Input records:
----------
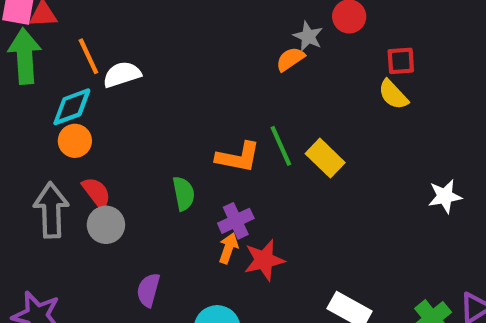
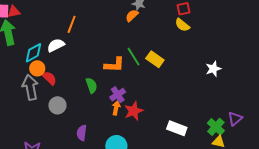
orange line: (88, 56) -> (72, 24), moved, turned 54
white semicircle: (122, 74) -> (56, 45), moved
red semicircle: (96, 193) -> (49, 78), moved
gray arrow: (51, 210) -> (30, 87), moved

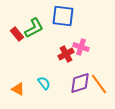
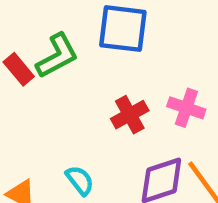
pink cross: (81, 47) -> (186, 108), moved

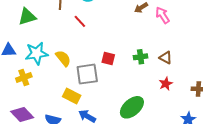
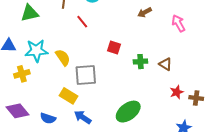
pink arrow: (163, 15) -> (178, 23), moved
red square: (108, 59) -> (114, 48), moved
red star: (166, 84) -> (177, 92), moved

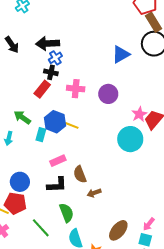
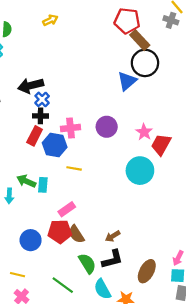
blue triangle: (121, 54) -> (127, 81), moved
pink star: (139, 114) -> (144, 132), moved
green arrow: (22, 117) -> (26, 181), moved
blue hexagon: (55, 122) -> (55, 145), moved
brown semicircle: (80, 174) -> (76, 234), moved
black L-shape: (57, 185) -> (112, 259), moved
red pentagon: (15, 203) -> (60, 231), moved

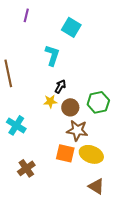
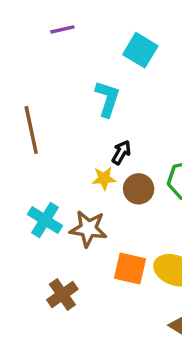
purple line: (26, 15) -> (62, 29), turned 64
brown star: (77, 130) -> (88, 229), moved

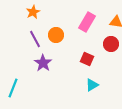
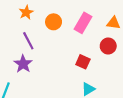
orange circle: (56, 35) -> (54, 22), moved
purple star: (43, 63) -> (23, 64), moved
----------
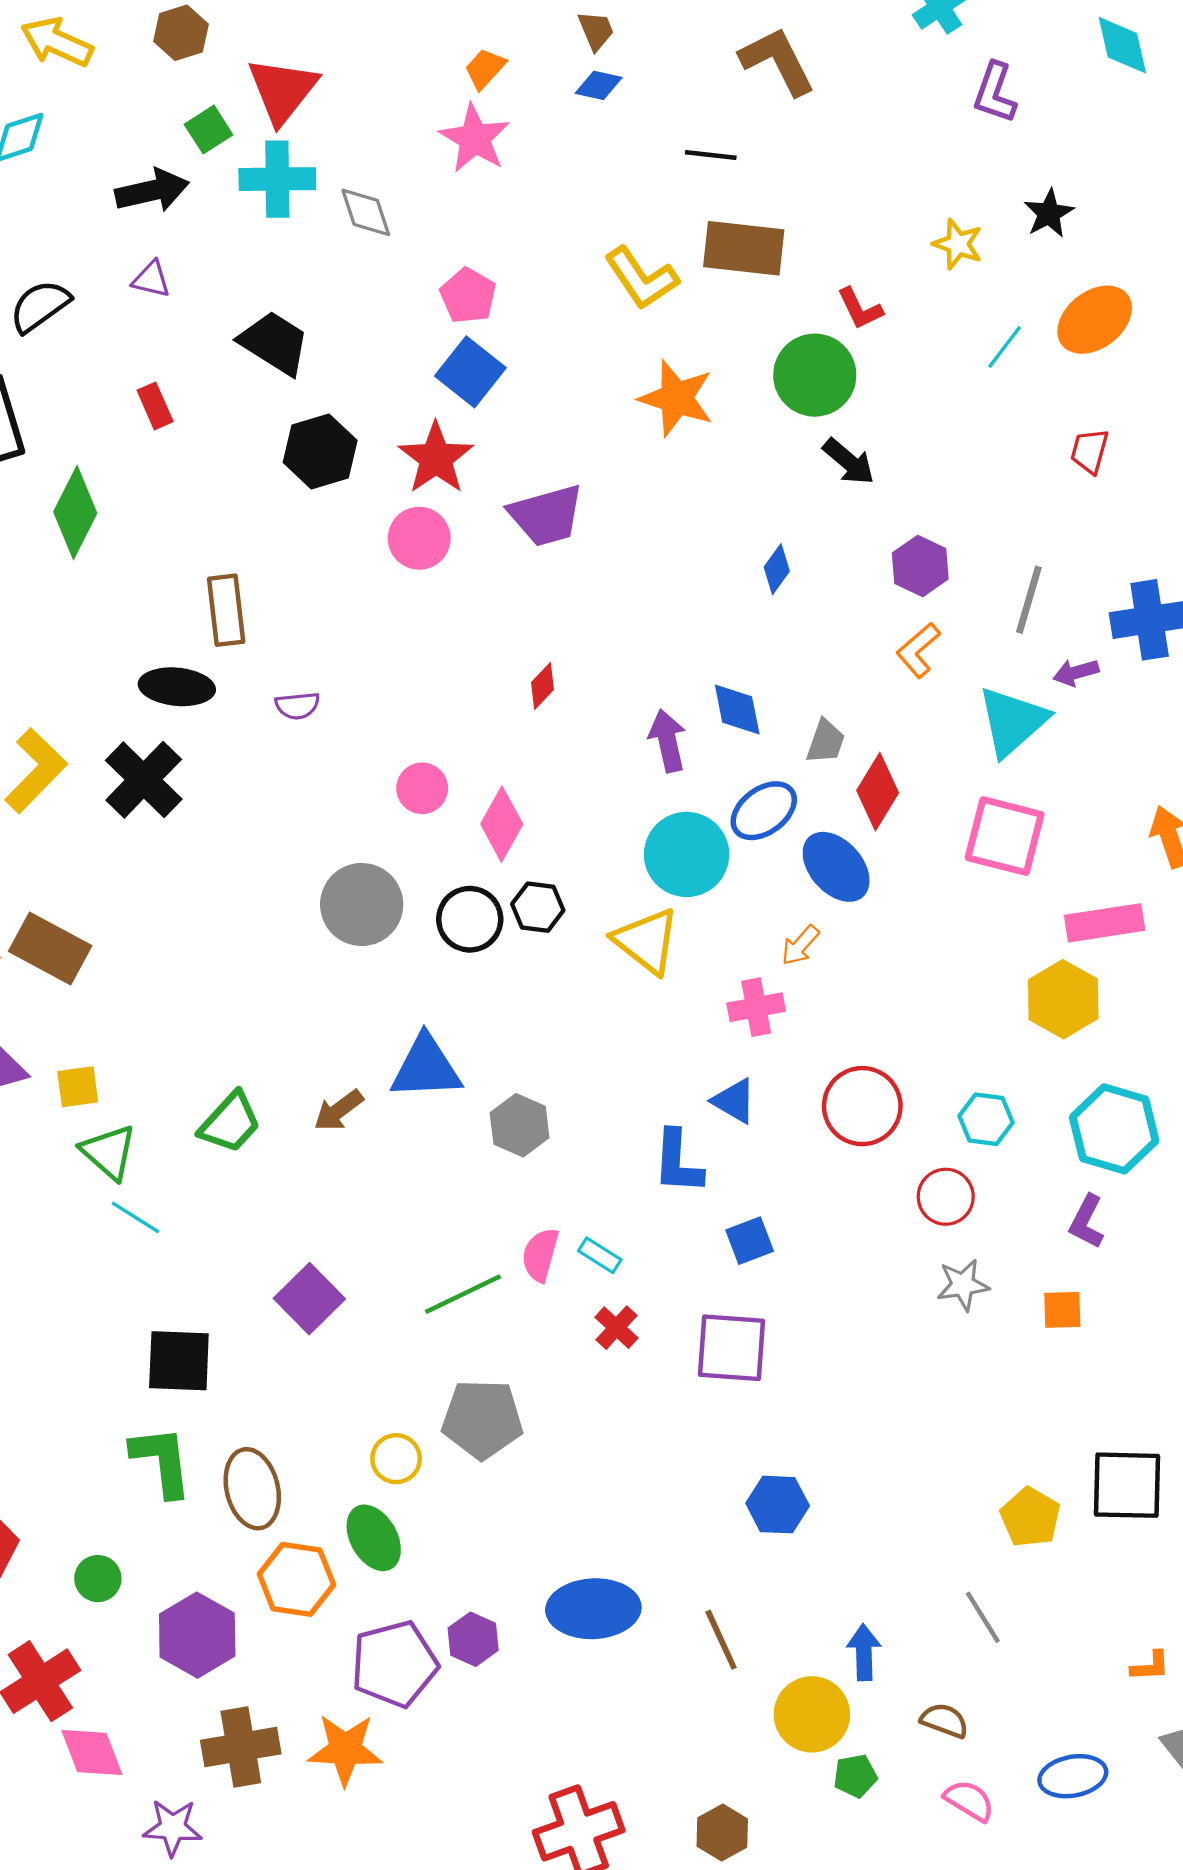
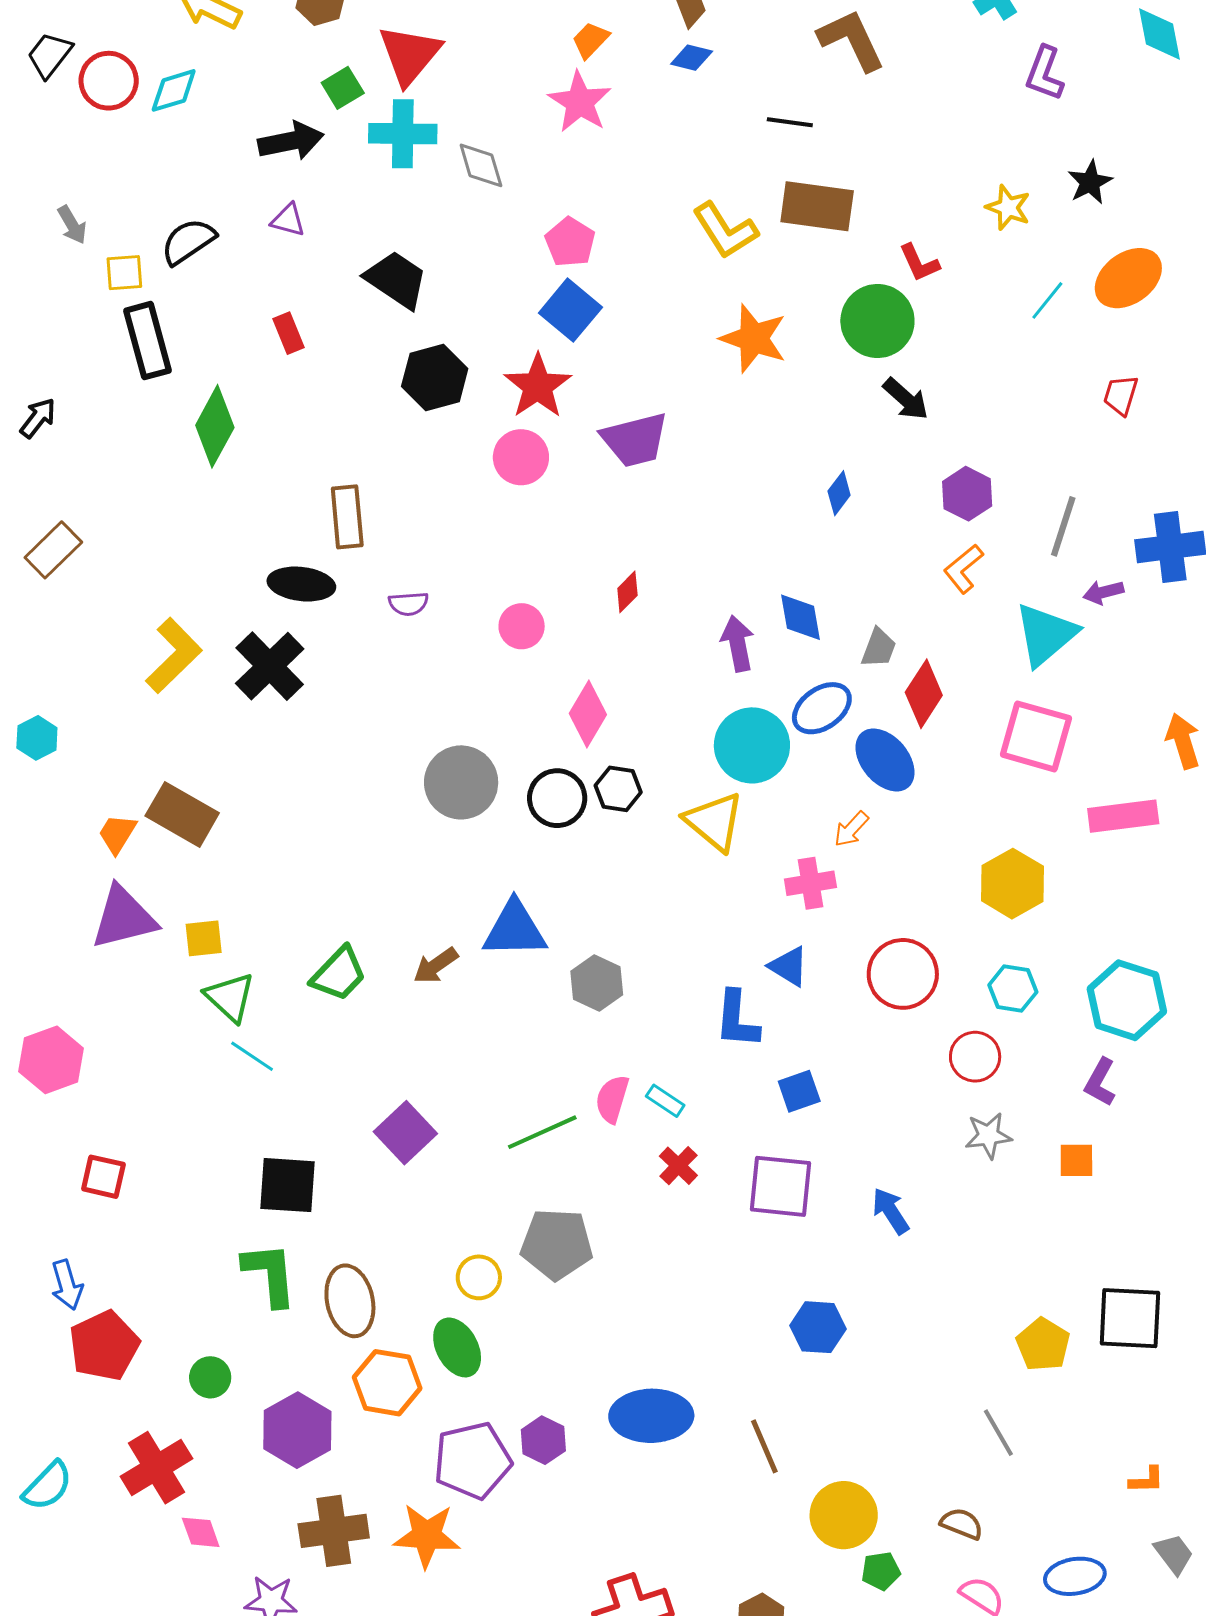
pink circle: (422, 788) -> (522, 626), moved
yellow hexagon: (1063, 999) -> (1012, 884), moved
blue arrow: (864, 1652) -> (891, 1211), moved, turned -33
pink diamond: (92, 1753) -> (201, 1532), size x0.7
----------
Using the records above, return verbatim only the part that opens with the line containing "orange line: (88, 56)" and closes with the line containing "blue hexagon: (55, 122) -> (55, 145), moved"; pictures stay out.

Exercise solution:
orange line: (88, 56) -> (72, 24), moved, turned 54
white semicircle: (122, 74) -> (56, 45), moved
red semicircle: (96, 193) -> (49, 78), moved
gray arrow: (51, 210) -> (30, 87), moved

pink cross: (81, 47) -> (186, 108), moved

pink arrow: (163, 15) -> (178, 23), moved
red square: (108, 59) -> (114, 48), moved
red star: (166, 84) -> (177, 92), moved

blue triangle: (121, 54) -> (127, 81), moved
pink star: (139, 114) -> (144, 132), moved
green arrow: (22, 117) -> (26, 181), moved
blue hexagon: (55, 122) -> (55, 145), moved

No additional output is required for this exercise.